→ Task objective:
Extract every line in the listing below that contains the string "Does". Letter case matters.

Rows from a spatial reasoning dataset
********************
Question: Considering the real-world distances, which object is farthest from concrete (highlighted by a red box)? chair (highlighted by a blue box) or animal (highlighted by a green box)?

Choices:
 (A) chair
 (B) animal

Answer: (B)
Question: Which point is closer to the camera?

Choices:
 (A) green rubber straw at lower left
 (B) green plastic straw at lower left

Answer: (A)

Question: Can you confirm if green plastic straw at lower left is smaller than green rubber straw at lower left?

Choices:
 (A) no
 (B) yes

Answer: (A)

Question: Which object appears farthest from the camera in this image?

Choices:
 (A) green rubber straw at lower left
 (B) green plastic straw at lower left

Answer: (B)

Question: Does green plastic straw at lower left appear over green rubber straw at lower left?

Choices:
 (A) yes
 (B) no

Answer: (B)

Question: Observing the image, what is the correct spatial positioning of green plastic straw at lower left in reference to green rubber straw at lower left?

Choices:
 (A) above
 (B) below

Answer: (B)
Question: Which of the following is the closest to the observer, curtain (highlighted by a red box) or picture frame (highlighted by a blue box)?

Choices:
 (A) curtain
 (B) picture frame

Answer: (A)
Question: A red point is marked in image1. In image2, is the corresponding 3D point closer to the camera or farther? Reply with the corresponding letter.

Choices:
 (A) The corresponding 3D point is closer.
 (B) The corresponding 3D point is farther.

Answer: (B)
********************
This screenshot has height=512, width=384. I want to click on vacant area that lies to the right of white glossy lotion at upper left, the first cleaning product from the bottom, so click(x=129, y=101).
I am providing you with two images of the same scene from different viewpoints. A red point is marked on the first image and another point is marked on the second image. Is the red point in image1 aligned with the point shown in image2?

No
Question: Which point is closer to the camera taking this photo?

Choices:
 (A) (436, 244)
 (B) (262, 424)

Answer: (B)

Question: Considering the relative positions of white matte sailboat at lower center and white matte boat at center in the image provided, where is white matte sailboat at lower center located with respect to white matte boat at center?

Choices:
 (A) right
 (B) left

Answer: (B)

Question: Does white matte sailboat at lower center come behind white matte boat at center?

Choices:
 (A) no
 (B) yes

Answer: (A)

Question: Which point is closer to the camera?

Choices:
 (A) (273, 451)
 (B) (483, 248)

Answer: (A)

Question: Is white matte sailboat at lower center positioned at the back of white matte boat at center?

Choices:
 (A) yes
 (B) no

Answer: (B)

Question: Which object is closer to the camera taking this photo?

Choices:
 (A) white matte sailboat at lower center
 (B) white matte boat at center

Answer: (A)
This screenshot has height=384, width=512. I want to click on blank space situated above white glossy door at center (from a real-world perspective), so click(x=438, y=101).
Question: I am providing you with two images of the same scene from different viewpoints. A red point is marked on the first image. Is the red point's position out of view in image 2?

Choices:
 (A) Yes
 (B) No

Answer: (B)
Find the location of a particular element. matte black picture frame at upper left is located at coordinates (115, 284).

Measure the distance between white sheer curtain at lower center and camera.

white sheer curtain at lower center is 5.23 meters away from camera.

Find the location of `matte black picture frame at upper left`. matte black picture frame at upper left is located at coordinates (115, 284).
********************
→ Answer to the problem:
Question: Does green plastic straw at lower left appear over green rubber straw at lower left?
Question: Does white matte sailboat at lower center come behind white matte boat at center?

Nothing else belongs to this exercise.